Exercise requirements: Return only those lines of the records below in which "cactus" appears.

::::

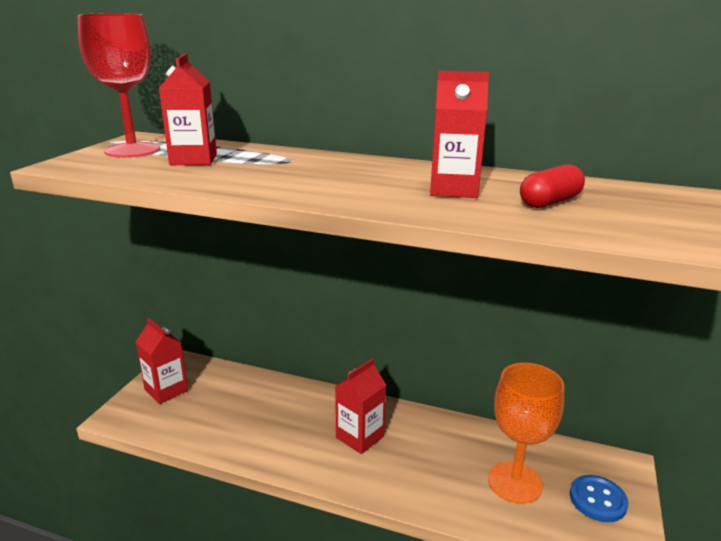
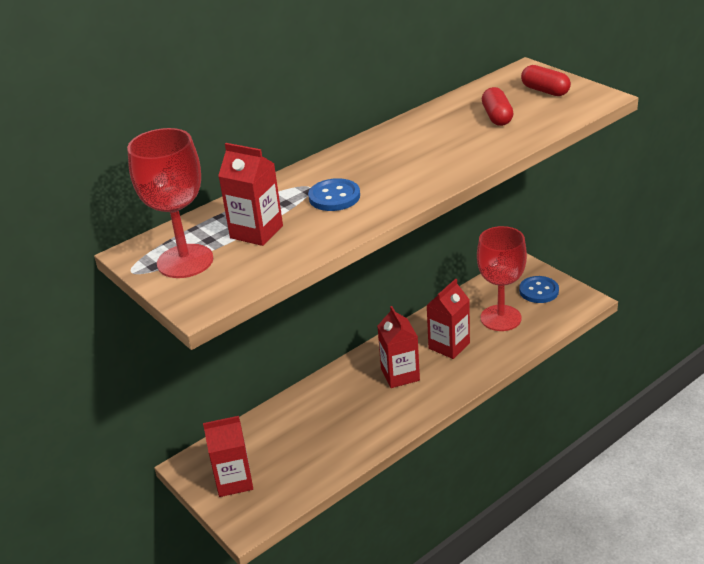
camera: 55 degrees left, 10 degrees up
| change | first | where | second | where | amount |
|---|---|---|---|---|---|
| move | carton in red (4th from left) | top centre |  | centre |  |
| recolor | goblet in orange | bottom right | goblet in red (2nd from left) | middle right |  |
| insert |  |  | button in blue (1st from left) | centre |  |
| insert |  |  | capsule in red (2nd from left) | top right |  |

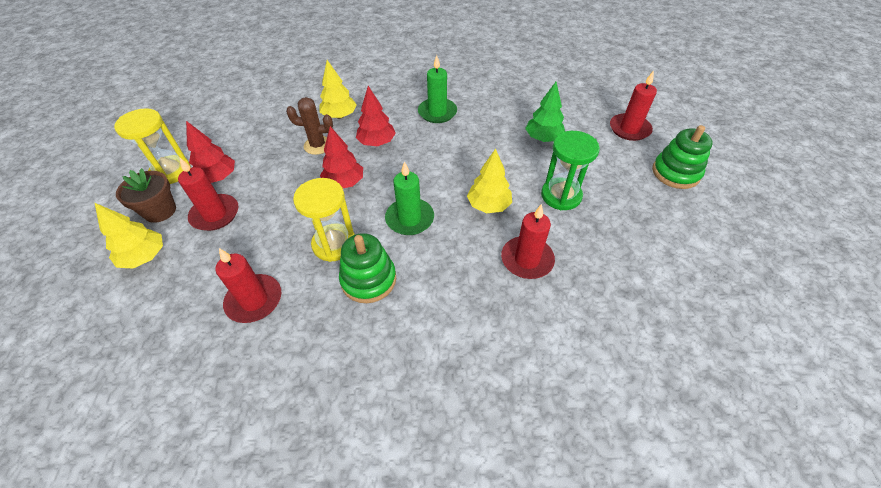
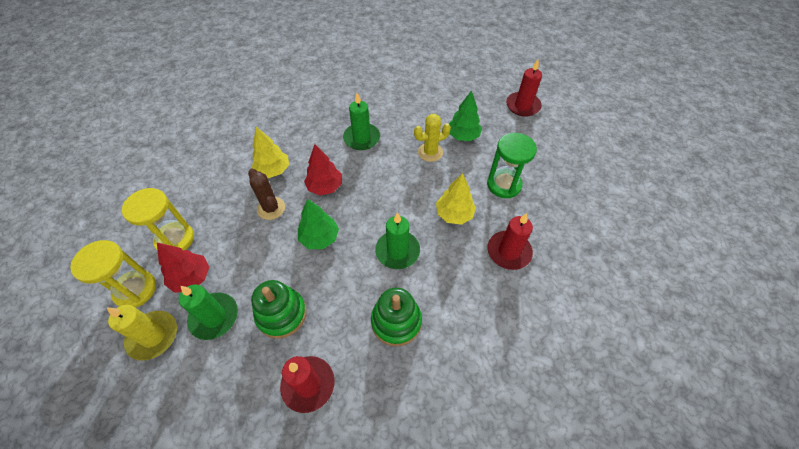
camera: 25 degrees left, 5 degrees up
| change | first | where | second | where | amount |
|---|---|---|---|---|---|
| delete | tree in yellow (1st from left) | middle left |  |  |  |
| replace | flower pot in brown | middle left | candle in yellow | bottom left |  |
| recolor | candle in red (1st from left) | middle left | candle in green (1st from left) | bottom left |  |
| rotate | cactus in brown | top centre |  | middle left | 75 degrees clockwise |
| move | hourglass in yellow (2nd from left) | centre |  | middle left |  |
| recolor | tree in red (2nd from left) | top centre | tree in green (1st from left) | centre |  |
| move | stacking toy in green (2nd from left in the first image) | top right | stacking toy in green (1st from left) | bottom centre |  |
| insert |  |  | cactus in yellow | top centre |  |

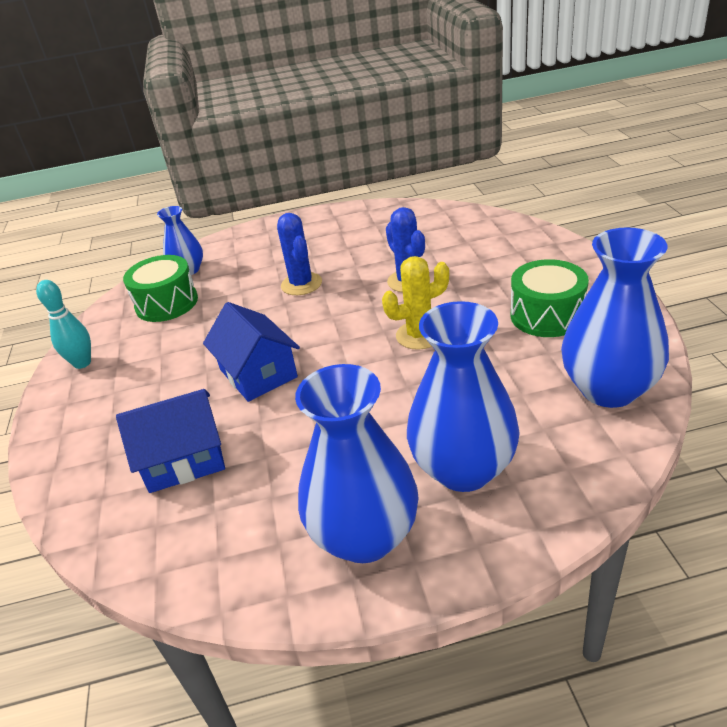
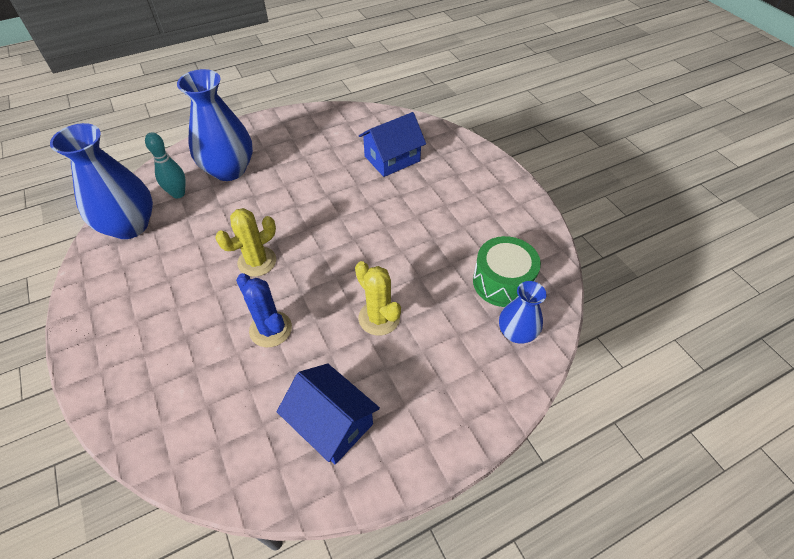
camera: 160 degrees right, 15 degrees up
| change | first | where | second | where | amount |
|---|---|---|---|---|---|
| move | bowling pin in turquoise | middle left |  | top left |  |
| move | house in blue (2nd from left in the first image) | centre | house in blue (1st from left) | bottom centre |  |
| recolor | cactus in blue (1st from left) | centre | cactus in yellow (2nd from left) | centre |  |
| delete | vase in blue (2nd from left) | centre |  |  |  |
| delete | drum in green (2nd from left) | middle right |  |  |  |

::::

Solution to this problem:
| rotate | cactus in brown | top centre |  | middle left | 75 degrees clockwise |
| insert |  |  | cactus in yellow | top centre |  |
| recolor | cactus in blue (1st from left) | centre | cactus in yellow (2nd from left) | centre |  |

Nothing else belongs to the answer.